▶ [PROVIDED MATERIAL]:

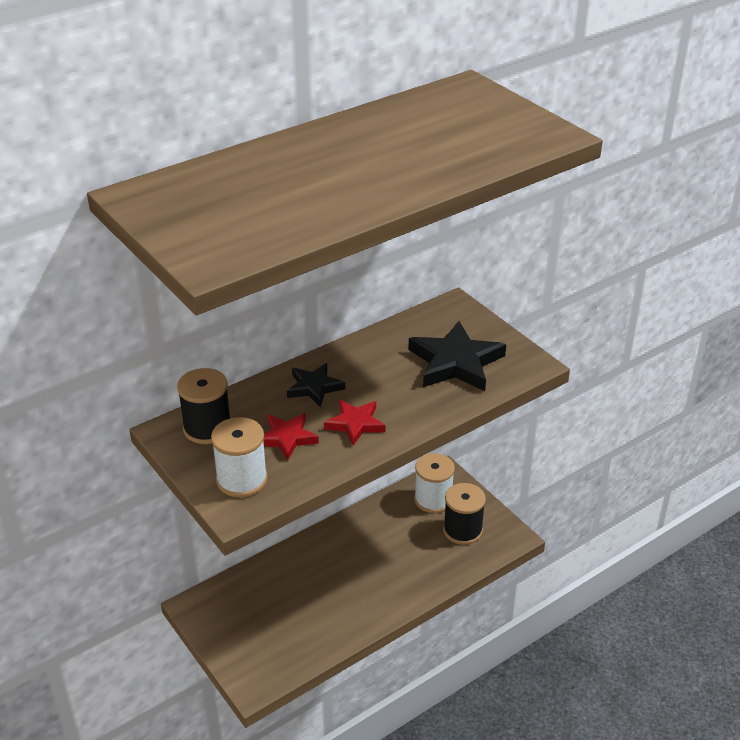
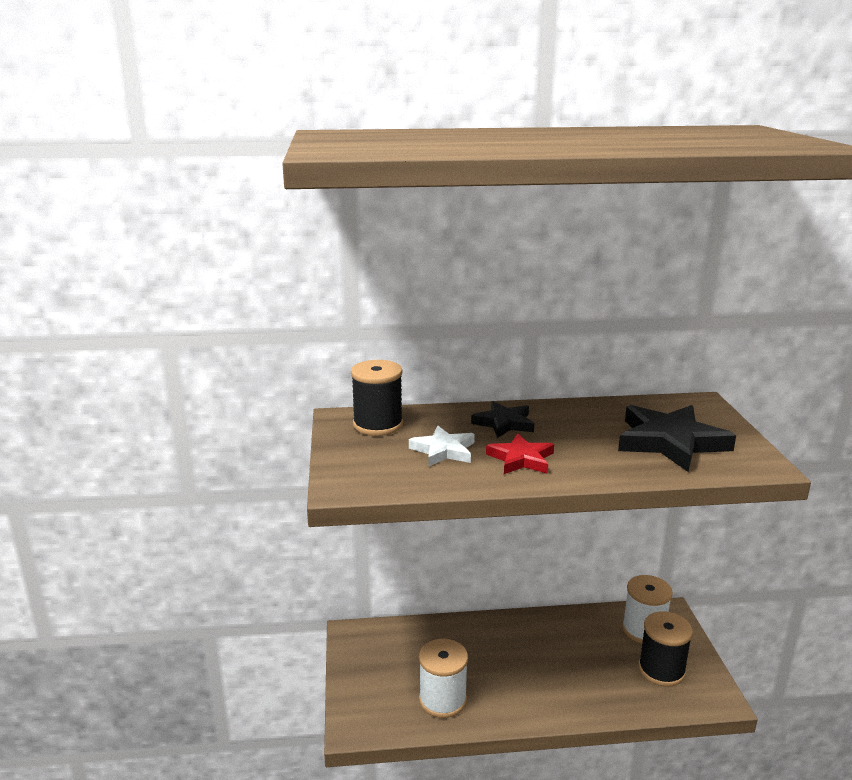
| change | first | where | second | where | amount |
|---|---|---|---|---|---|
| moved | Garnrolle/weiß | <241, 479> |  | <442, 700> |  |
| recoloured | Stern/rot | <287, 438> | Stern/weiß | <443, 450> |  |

▶ [WHAT IS REQUIRED]: Your output must be one number: how many lines of the listing include "weiß".

▶ [YOUR RESPONSE]: 2